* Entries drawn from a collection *
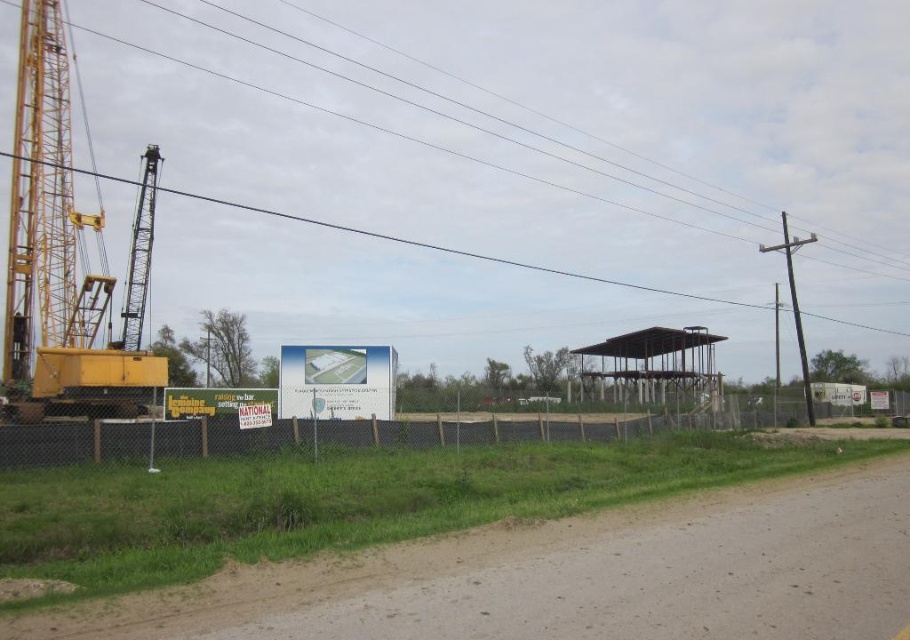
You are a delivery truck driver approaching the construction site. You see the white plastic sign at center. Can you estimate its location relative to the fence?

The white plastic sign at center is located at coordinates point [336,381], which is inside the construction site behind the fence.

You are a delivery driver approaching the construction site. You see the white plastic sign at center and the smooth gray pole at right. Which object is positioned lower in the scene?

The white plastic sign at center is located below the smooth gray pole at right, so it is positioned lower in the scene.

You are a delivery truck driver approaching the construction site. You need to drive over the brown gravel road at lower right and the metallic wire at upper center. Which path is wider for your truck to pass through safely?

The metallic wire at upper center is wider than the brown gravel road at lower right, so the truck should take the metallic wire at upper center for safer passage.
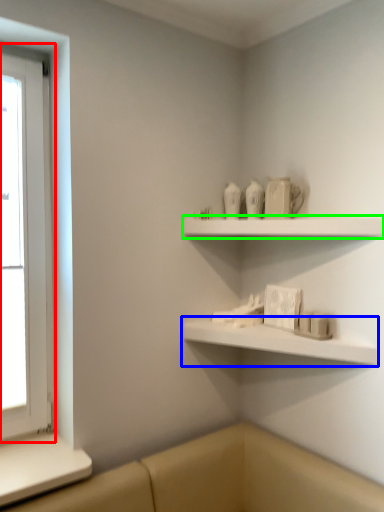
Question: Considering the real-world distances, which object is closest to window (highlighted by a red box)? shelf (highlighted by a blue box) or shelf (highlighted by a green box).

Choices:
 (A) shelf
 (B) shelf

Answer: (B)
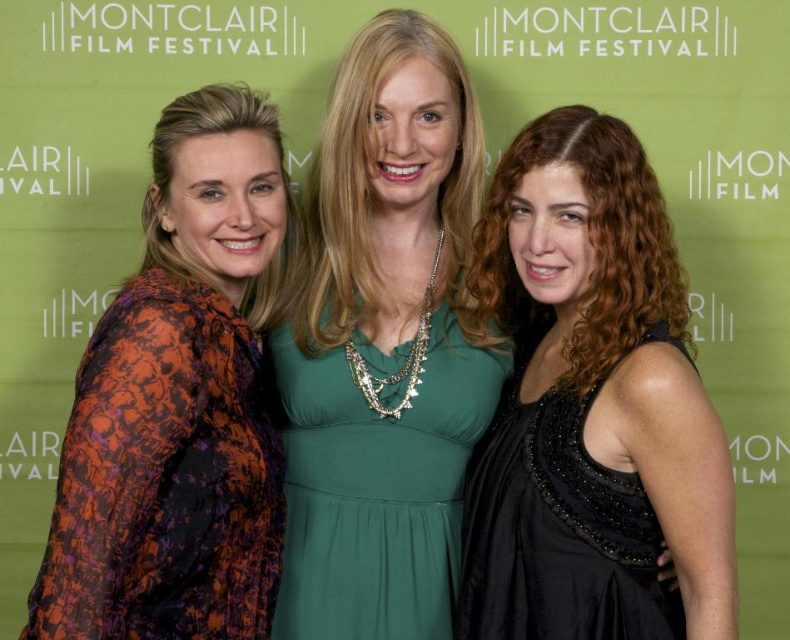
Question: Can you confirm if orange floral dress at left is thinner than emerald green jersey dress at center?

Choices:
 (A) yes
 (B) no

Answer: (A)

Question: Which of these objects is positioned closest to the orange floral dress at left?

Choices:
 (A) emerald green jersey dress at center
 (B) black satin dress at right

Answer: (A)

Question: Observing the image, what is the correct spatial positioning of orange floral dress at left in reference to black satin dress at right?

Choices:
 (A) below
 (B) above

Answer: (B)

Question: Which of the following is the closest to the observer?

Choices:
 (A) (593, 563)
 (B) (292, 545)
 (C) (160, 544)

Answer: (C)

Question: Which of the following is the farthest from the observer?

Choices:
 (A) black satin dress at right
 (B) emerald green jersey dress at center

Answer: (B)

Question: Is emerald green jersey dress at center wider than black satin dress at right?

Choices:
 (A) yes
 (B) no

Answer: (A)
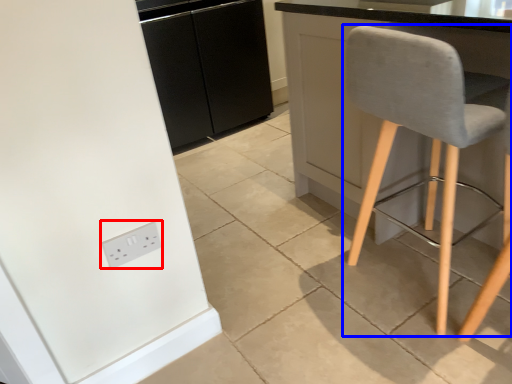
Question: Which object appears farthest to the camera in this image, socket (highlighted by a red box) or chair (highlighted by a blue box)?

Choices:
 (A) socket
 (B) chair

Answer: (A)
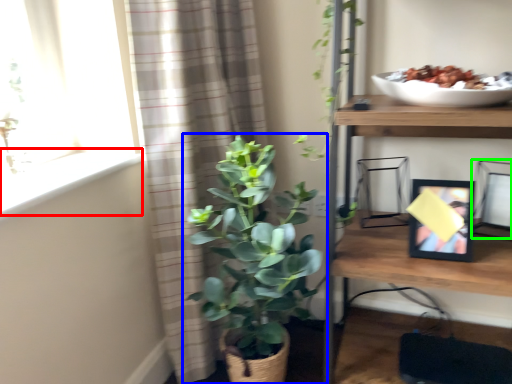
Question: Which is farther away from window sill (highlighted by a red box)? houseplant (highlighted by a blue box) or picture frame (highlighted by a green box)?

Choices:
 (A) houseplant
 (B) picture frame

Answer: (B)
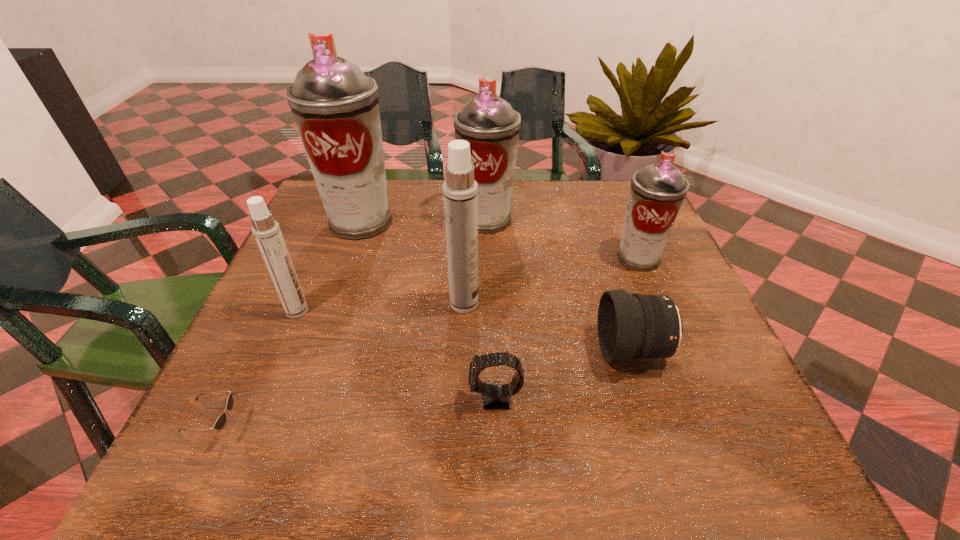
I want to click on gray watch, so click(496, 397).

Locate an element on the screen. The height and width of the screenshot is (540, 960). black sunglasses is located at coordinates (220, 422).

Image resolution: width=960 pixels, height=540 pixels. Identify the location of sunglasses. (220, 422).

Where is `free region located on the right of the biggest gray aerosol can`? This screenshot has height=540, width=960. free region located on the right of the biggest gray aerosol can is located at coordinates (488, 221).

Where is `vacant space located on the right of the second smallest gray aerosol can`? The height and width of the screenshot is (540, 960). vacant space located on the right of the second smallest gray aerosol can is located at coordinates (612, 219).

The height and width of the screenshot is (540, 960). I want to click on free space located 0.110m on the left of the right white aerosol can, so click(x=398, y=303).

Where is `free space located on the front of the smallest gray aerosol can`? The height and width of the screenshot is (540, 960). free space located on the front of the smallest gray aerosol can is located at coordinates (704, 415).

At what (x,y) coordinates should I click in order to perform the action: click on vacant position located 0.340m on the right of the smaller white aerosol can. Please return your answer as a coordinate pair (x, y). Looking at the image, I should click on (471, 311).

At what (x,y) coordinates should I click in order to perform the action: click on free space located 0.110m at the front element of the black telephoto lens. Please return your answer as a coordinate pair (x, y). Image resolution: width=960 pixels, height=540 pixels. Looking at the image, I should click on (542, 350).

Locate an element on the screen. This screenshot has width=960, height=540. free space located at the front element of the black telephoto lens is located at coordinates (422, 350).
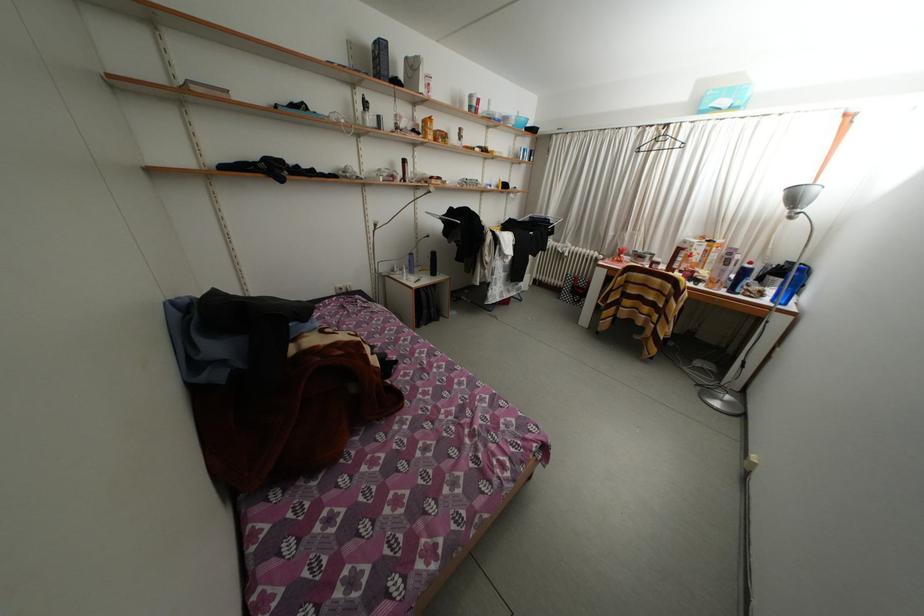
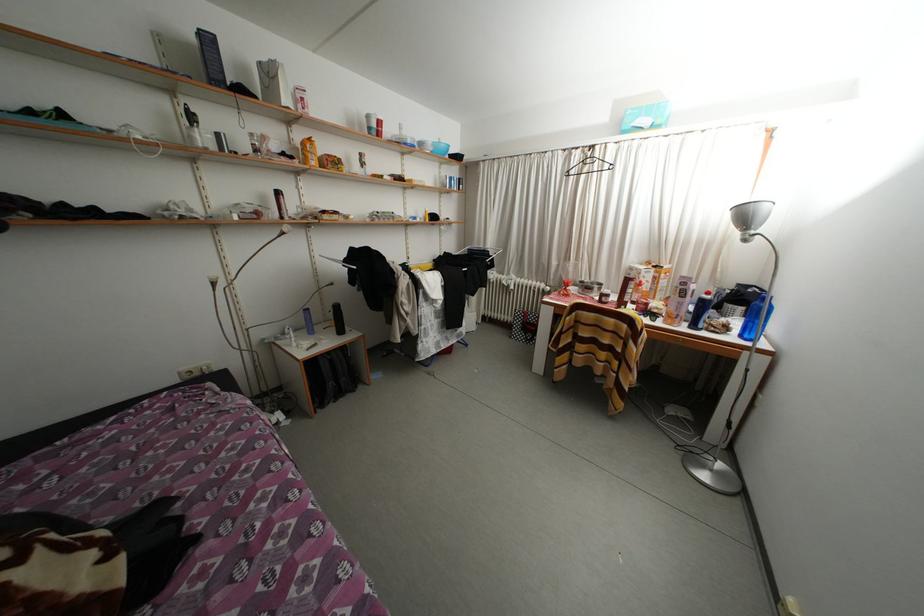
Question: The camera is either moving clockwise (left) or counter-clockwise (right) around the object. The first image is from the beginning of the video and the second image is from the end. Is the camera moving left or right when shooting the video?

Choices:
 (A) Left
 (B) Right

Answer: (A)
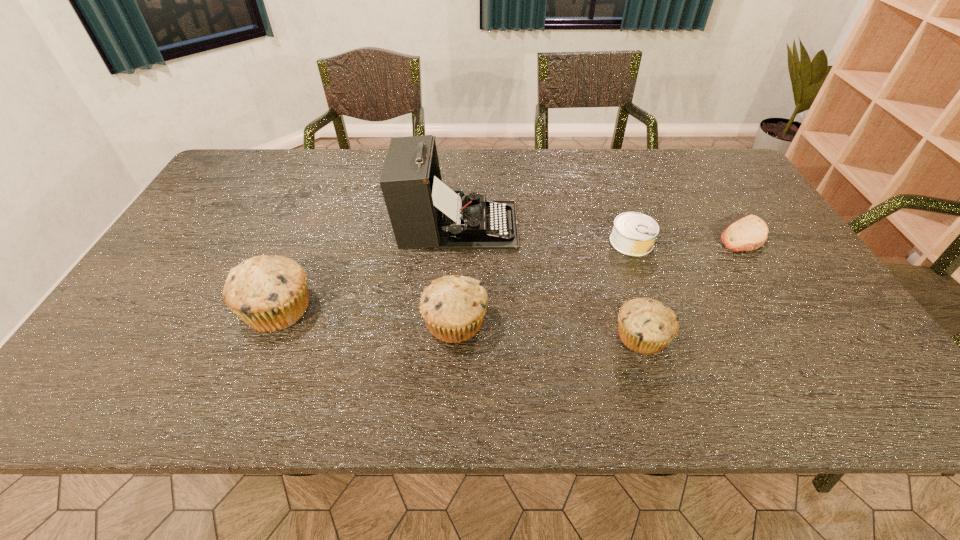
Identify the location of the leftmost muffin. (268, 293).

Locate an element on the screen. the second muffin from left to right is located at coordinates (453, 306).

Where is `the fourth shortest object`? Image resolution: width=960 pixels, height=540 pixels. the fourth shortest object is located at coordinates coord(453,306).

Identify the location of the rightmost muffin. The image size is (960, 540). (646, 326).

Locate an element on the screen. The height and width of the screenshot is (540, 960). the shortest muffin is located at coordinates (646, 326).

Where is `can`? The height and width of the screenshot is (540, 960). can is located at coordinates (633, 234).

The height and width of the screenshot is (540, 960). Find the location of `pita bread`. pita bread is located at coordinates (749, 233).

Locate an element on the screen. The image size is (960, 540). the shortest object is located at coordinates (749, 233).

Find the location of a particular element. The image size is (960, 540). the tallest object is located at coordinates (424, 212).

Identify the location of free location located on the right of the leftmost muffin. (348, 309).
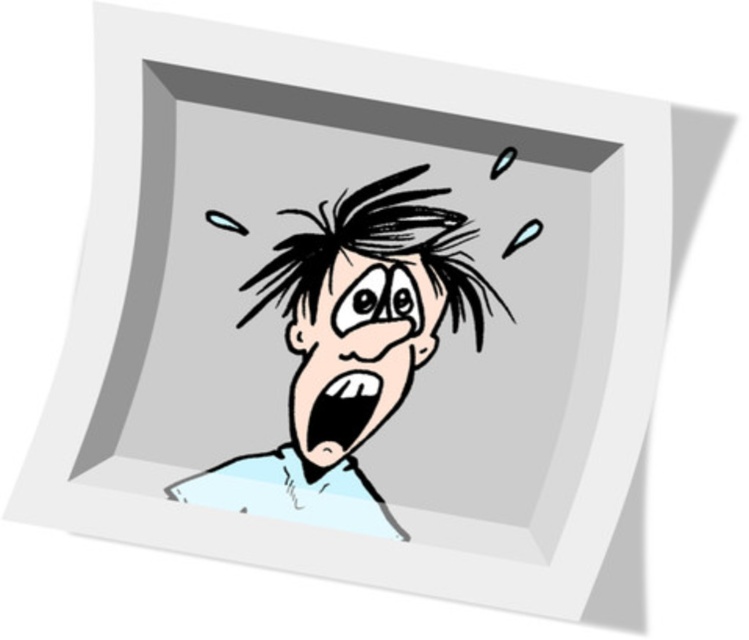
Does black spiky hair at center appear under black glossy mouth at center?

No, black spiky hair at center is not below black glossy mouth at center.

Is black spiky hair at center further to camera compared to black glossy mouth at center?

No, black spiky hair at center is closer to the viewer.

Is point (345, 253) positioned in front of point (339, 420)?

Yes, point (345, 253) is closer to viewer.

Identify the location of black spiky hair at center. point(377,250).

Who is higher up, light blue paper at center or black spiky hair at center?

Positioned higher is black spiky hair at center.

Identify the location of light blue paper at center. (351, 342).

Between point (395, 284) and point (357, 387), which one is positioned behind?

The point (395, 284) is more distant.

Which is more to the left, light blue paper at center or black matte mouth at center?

* Task brief *
Reproduce all of the material above verbatim, leaving out the pictures.

* Exercise response *
You are a delivery truck driver approaching the construction site. You see the white plastic sign at center. Can you estimate its location relative to the fence?

The white plastic sign at center is located at coordinates point [336,381], which is inside the construction site behind the fence.

You are a delivery driver approaching the construction site. You see the white plastic sign at center and the smooth gray pole at right. Which object is positioned lower in the scene?

The white plastic sign at center is located below the smooth gray pole at right, so it is positioned lower in the scene.

You are a delivery truck driver approaching the construction site. You need to drive over the brown gravel road at lower right and the metallic wire at upper center. Which path is wider for your truck to pass through safely?

The metallic wire at upper center is wider than the brown gravel road at lower right, so the truck should take the metallic wire at upper center for safer passage.
Question: Considering the real-world distances, which object is closest to window (highlighted by a red box)? shelf (highlighted by a blue box) or shelf (highlighted by a green box).

Choices:
 (A) shelf
 (B) shelf

Answer: (B)
Question: Can you confirm if orange floral dress at left is thinner than emerald green jersey dress at center?

Choices:
 (A) yes
 (B) no

Answer: (A)

Question: Which of these objects is positioned closest to the orange floral dress at left?

Choices:
 (A) emerald green jersey dress at center
 (B) black satin dress at right

Answer: (A)

Question: Observing the image, what is the correct spatial positioning of orange floral dress at left in reference to black satin dress at right?

Choices:
 (A) below
 (B) above

Answer: (B)

Question: Which of the following is the closest to the observer?

Choices:
 (A) (593, 563)
 (B) (292, 545)
 (C) (160, 544)

Answer: (C)

Question: Which of the following is the farthest from the observer?

Choices:
 (A) black satin dress at right
 (B) emerald green jersey dress at center

Answer: (B)

Question: Is emerald green jersey dress at center wider than black satin dress at right?

Choices:
 (A) yes
 (B) no

Answer: (A)
Question: Which object appears farthest to the camera in this image, socket (highlighted by a red box) or chair (highlighted by a blue box)?

Choices:
 (A) socket
 (B) chair

Answer: (A)
Question: Which is farther away from window sill (highlighted by a red box)? houseplant (highlighted by a blue box) or picture frame (highlighted by a green box)?

Choices:
 (A) houseplant
 (B) picture frame

Answer: (B)
I want to click on gray watch, so click(496, 397).

Locate an element on the screen. The height and width of the screenshot is (540, 960). black sunglasses is located at coordinates (220, 422).

Image resolution: width=960 pixels, height=540 pixels. Identify the location of sunglasses. (220, 422).

Where is `free region located on the right of the biggest gray aerosol can`? This screenshot has height=540, width=960. free region located on the right of the biggest gray aerosol can is located at coordinates (488, 221).

Where is `vacant space located on the right of the second smallest gray aerosol can`? The height and width of the screenshot is (540, 960). vacant space located on the right of the second smallest gray aerosol can is located at coordinates (612, 219).

The height and width of the screenshot is (540, 960). I want to click on free space located 0.110m on the left of the right white aerosol can, so click(x=398, y=303).

Where is `free space located on the front of the smallest gray aerosol can`? The height and width of the screenshot is (540, 960). free space located on the front of the smallest gray aerosol can is located at coordinates (704, 415).

At what (x,y) coordinates should I click in order to perform the action: click on vacant position located 0.340m on the right of the smaller white aerosol can. Please return your answer as a coordinate pair (x, y). Looking at the image, I should click on (471, 311).

At what (x,y) coordinates should I click in order to perform the action: click on free space located 0.110m at the front element of the black telephoto lens. Please return your answer as a coordinate pair (x, y). Image resolution: width=960 pixels, height=540 pixels. Looking at the image, I should click on (542, 350).

Locate an element on the screen. This screenshot has width=960, height=540. free space located at the front element of the black telephoto lens is located at coordinates (422, 350).
Question: The camera is either moving clockwise (left) or counter-clockwise (right) around the object. The first image is from the beginning of the video and the second image is from the end. Is the camera moving left or right when shooting the video?

Choices:
 (A) Left
 (B) Right

Answer: (A)
Identify the location of the leftmost muffin. (268, 293).

Locate an element on the screen. the second muffin from left to right is located at coordinates (453, 306).

Where is `the fourth shortest object`? Image resolution: width=960 pixels, height=540 pixels. the fourth shortest object is located at coordinates coord(453,306).

Identify the location of the rightmost muffin. The image size is (960, 540). (646, 326).

Locate an element on the screen. The height and width of the screenshot is (540, 960). the shortest muffin is located at coordinates (646, 326).

Where is `can`? The height and width of the screenshot is (540, 960). can is located at coordinates (633, 234).

The height and width of the screenshot is (540, 960). Find the location of `pita bread`. pita bread is located at coordinates (749, 233).

Locate an element on the screen. The image size is (960, 540). the shortest object is located at coordinates (749, 233).

Find the location of a particular element. The image size is (960, 540). the tallest object is located at coordinates (424, 212).

Identify the location of free location located on the right of the leftmost muffin. (348, 309).
Does black spiky hair at center appear under black glossy mouth at center?

No, black spiky hair at center is not below black glossy mouth at center.

Is black spiky hair at center further to camera compared to black glossy mouth at center?

No, black spiky hair at center is closer to the viewer.

Is point (345, 253) positioned in front of point (339, 420)?

Yes, point (345, 253) is closer to viewer.

Identify the location of black spiky hair at center. point(377,250).

Who is higher up, light blue paper at center or black spiky hair at center?

Positioned higher is black spiky hair at center.

Identify the location of light blue paper at center. (351, 342).

Between point (395, 284) and point (357, 387), which one is positioned behind?

The point (395, 284) is more distant.

Which is more to the left, light blue paper at center or black matte mouth at center?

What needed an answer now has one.